DESCRIPTION OF THE TASK >> Among the entries that follow, how many lines contain the word "rosa"? Give the number alone.

SUPPLIED RECORDS >>
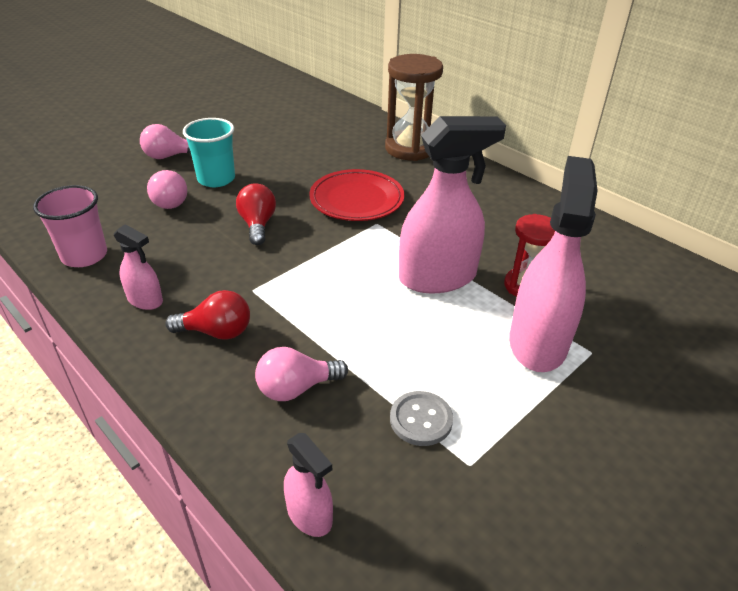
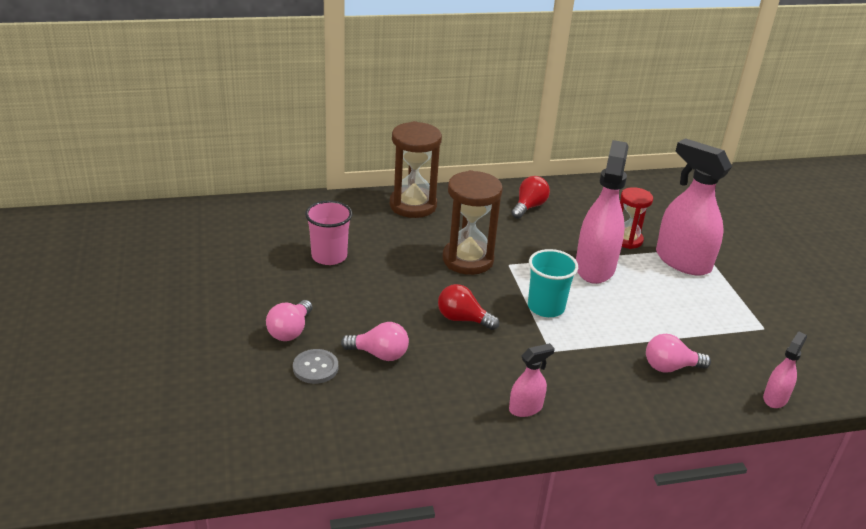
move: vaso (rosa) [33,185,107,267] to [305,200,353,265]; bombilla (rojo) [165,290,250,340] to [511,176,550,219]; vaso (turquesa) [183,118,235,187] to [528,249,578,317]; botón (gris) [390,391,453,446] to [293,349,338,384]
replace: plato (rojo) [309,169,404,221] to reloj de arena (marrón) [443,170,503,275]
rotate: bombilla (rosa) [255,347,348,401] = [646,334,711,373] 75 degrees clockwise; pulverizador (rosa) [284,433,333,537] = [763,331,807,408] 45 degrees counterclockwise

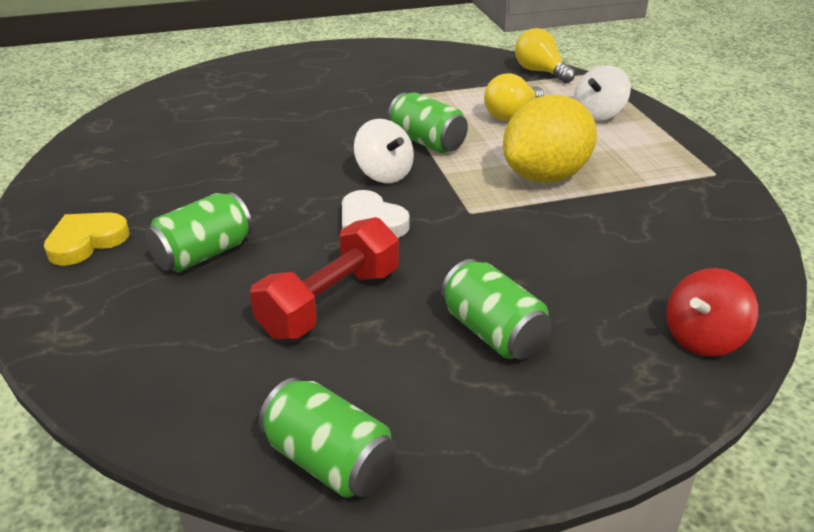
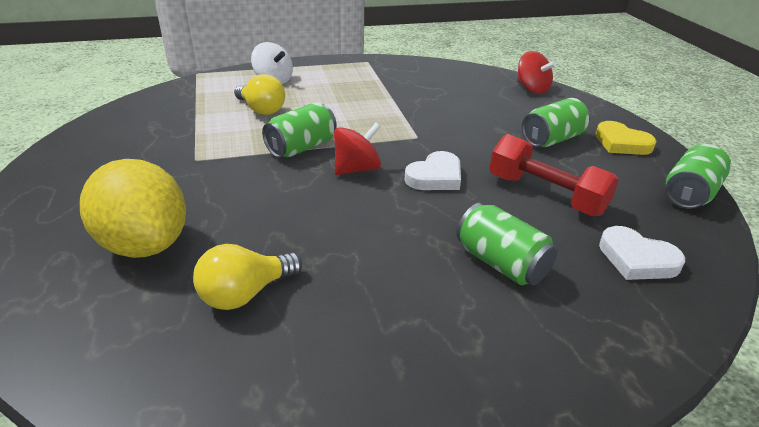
insert: corazón (blanco) [599,226,685,280]
move: corazón (amarillo) [44,212,129,266] to [596,121,657,155]; limón (amarillo) [503,95,597,182] to [80,159,186,258]; bombilla (amarillo) [515,28,575,83] to [193,244,302,310]
recolor: peonza (blanco) [354,119,414,183] to peonza (rojo) [334,123,381,175]

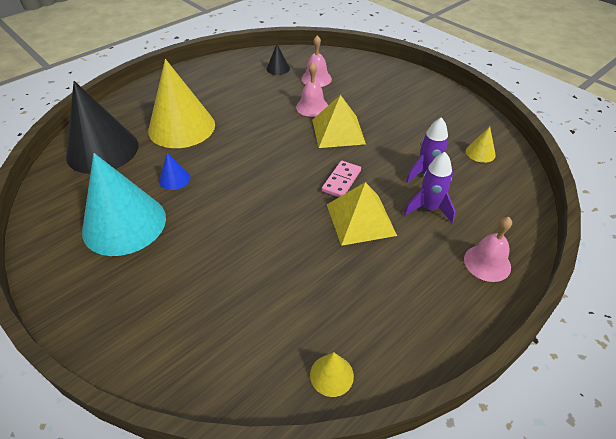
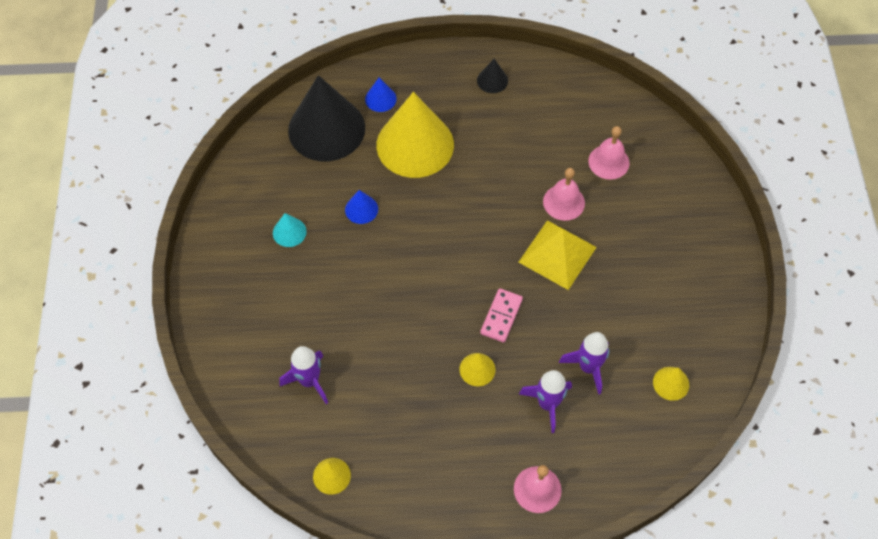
insert: cohete (morado) [280,346,328,404]; cono (azul) [365,77,397,112]
move: cono (negro) [266,44,290,75] to [477,59,508,93]
replace: pirámide (amarillo) [327,182,397,246] to cono (amarillo) [460,353,495,386]
rotate: ficha de dominó (rosa) [322,161,361,197] = [480,288,523,343] 45 degrees counterclockwise
resize: cono (turquesa) [82,153,166,256] = [273,213,307,247] x0.42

SOLUTION TO THIS PROBLEM >> 3